*Dataset section*
● ● ● ●
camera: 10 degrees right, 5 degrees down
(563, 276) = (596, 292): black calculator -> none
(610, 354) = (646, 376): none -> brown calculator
● ● ● ●
*About this task*
Return the data above in full. Keep every line exactly as it is.

*Your response*
camera: 10 degrees right, 5 degrees down
(563, 276) = (596, 292): black calculator -> none
(610, 354) = (646, 376): none -> brown calculator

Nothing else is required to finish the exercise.